[Activity]:
Scan the records for "green". Report each line that includes it.

[Input data]:
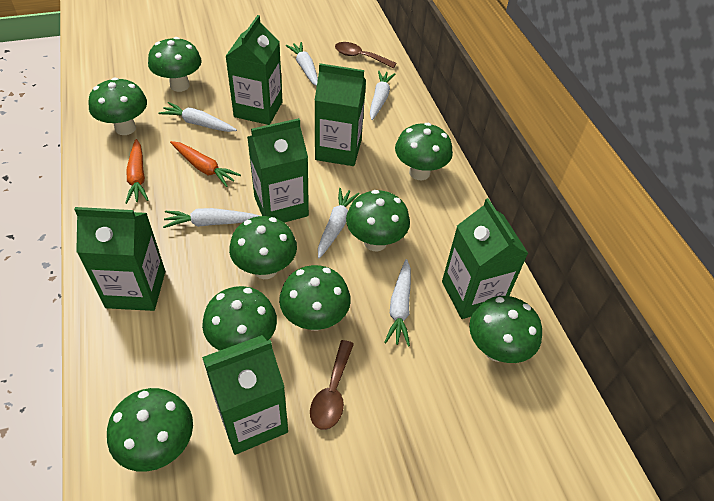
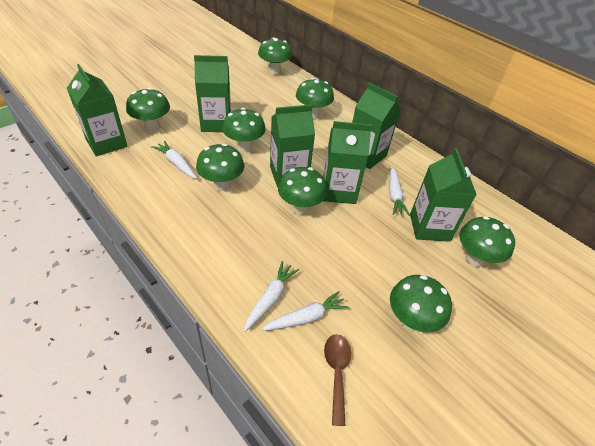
brown spoon: [310,340,354,430] [335,42,397,68] = 2 -> [324,334,351,426] = 1
green mushroom: [88,77,147,135] [107,388,193,472] [148,37,202,92] [202,286,277,351] [229,216,297,279] [279,265,351,331] [346,190,410,251] [395,123,453,180] [469,296,542,363] = 9 -> [126,88,170,132] [196,144,244,191] [222,108,266,152] [258,38,292,75] [278,167,327,215] [296,78,334,119] [390,275,452,332] [459,216,515,267] = 8
orange carrot: [126,139,148,204] [170,141,241,187] = 2 -> none = 0
white carrot: [158,102,237,132] [163,208,260,228] [286,42,318,86] [318,188,360,258] [370,70,396,120] [384,259,411,347] = 6 -> [151,141,197,179] [244,261,299,332] [261,291,349,331] [389,167,410,216] = 4

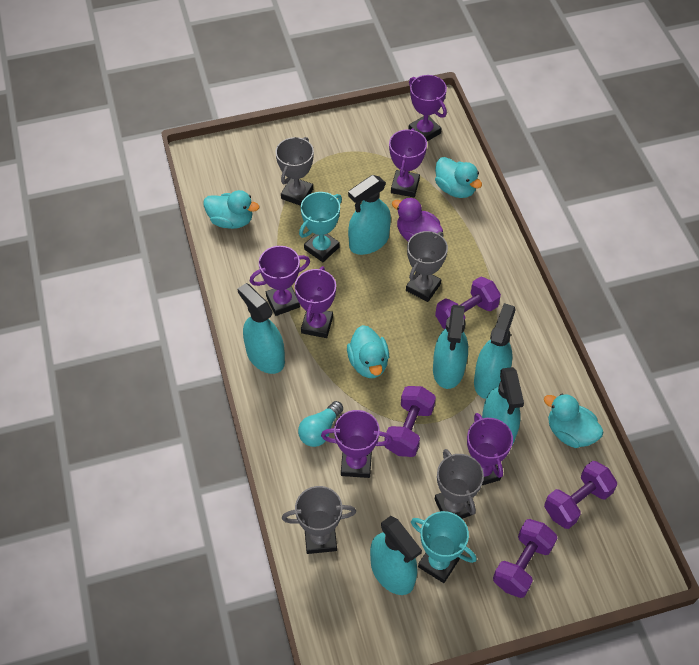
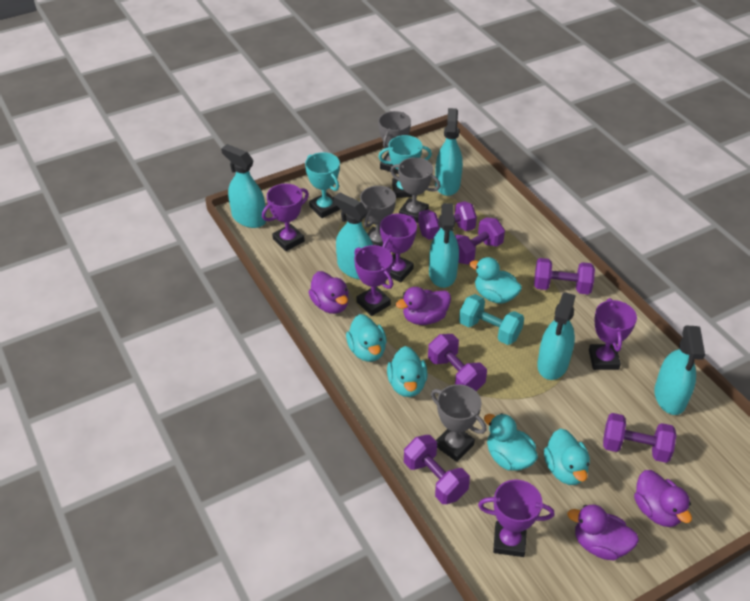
purple duck: [392,198,443,241] = 1 -> [309,271,349,314] [396,287,451,325] [567,504,639,561] [634,470,692,527] = 4
purple dumbbell: [385,386,436,457] [435,276,501,329] [493,519,557,598] [544,461,617,529] = 4 -> [404,435,470,504] [418,201,477,240] [428,334,487,391] [455,217,505,264] [534,258,595,295] [603,413,676,463] = 6
purple trophy: [250,246,310,316] [295,266,336,338] [321,410,393,478] [389,128,427,197] [409,75,447,141] [467,413,513,485] = 6 -> [262,184,309,251] [354,245,393,316] [380,214,417,283] [478,480,554,557] [589,298,637,370] = 5
turquoise duck: [203,190,259,229] [347,325,389,378] [435,157,482,198] [544,394,603,448] = 4 -> [346,314,387,362] [387,346,427,397] [469,257,522,304] [484,413,538,471] [544,428,590,485] = 5
turquoise dumbbell: none = 0 -> [459,294,524,345] = 1
turquoise light bulb: [298,401,343,447] = 1 -> none = 0

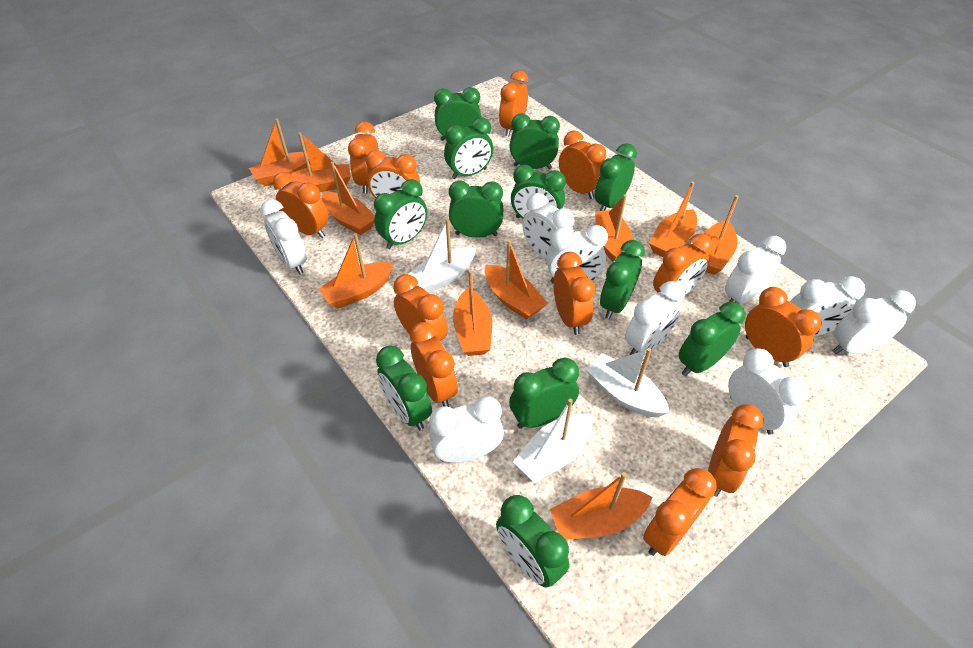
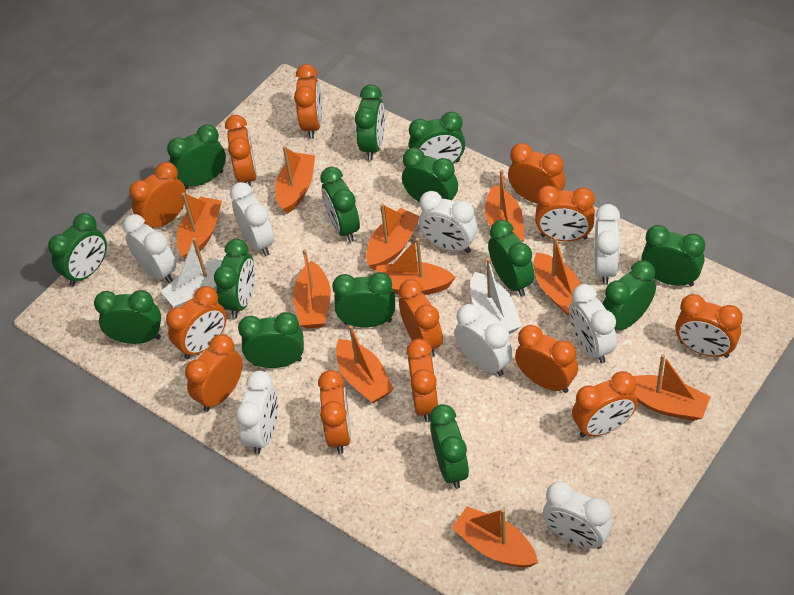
green clock: [374,179,427,249] [376,346,432,430] [434,87,481,141] [444,117,493,179] [449,180,503,238] [496,495,569,588] [509,113,560,169] [509,358,579,429] [511,165,566,219] [595,143,637,211] [600,240,645,319] [679,302,745,376] = 12 -> [48,213,107,286] [94,290,161,344] [167,124,226,189] [214,239,255,318] [238,312,304,368] [320,167,360,242] [332,272,395,327] [355,85,385,160] [402,148,458,203] [409,112,465,163] [430,404,469,489] [488,220,534,297] [603,260,656,330] [641,225,705,286] = 14
orange clock: [273,172,329,238] [348,121,379,194] [366,150,420,198] [393,274,448,341] [410,322,458,407] [499,70,528,137] [553,252,595,335] [559,130,606,199] [643,468,717,556] [653,234,713,295] [708,404,764,497] [745,287,822,367] = 12 -> [129,162,186,228] [166,286,227,359] [185,334,243,412] [225,115,257,187] [294,64,322,139] [318,370,351,454] [399,279,443,358] [406,339,439,422] [508,143,566,204] [515,325,578,393] [535,185,595,241] [572,371,638,437] [675,294,743,358] = 13
white boat: [409,218,476,293] [513,399,592,483] [586,348,670,417] = 3 -> [160,238,224,307] [470,258,522,334] = 2
white clock: [260,199,307,275] [429,396,504,463] [522,193,574,259] [546,225,608,283] [625,281,685,355] [725,236,786,304] [728,348,808,435] [790,276,865,336] [832,290,916,354] = 9 -> [123,214,176,283] [230,182,274,256] [236,371,278,454] [419,191,477,253] [454,304,513,376] [543,481,612,549] [569,284,617,363] [594,204,621,285] = 8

[Task result]:
green mushroom: [88,77,147,135] [107,388,193,472] [148,37,202,92] [202,286,277,351] [229,216,297,279] [279,265,351,331] [346,190,410,251] [395,123,453,180] [469,296,542,363] = 9 -> [126,88,170,132] [196,144,244,191] [222,108,266,152] [258,38,292,75] [278,167,327,215] [296,78,334,119] [390,275,452,332] [459,216,515,267] = 8
green clock: [374,179,427,249] [376,346,432,430] [434,87,481,141] [444,117,493,179] [449,180,503,238] [496,495,569,588] [509,113,560,169] [509,358,579,429] [511,165,566,219] [595,143,637,211] [600,240,645,319] [679,302,745,376] = 12 -> [48,213,107,286] [94,290,161,344] [167,124,226,189] [214,239,255,318] [238,312,304,368] [320,167,360,242] [332,272,395,327] [355,85,385,160] [402,148,458,203] [409,112,465,163] [430,404,469,489] [488,220,534,297] [603,260,656,330] [641,225,705,286] = 14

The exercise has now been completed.